Assignment:
Among the lines of data below, reproduce only those from the one with "red star: (236, 91) -> (178, 119), moved" through the one with "cyan trapezoid: (213, 211)", exactly as they stand, both ends included.

Listed entries:
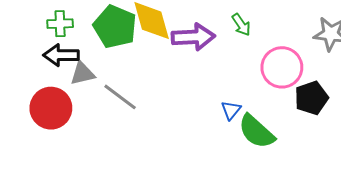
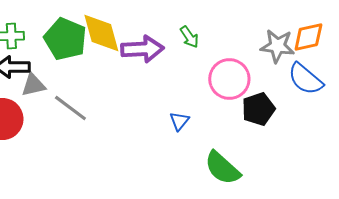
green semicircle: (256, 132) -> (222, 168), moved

==

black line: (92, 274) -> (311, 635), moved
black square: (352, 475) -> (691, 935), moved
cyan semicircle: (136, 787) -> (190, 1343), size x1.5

---

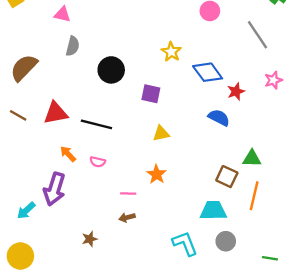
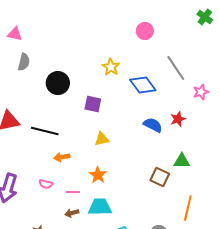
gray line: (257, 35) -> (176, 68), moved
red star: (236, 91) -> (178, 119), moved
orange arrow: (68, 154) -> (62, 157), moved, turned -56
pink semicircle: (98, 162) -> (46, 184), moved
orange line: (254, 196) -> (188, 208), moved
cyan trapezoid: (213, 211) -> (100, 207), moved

Output:
red star: (236, 91) -> (178, 119), moved
orange arrow: (68, 154) -> (62, 157), moved, turned -56
pink semicircle: (98, 162) -> (46, 184), moved
orange line: (254, 196) -> (188, 208), moved
cyan trapezoid: (213, 211) -> (100, 207), moved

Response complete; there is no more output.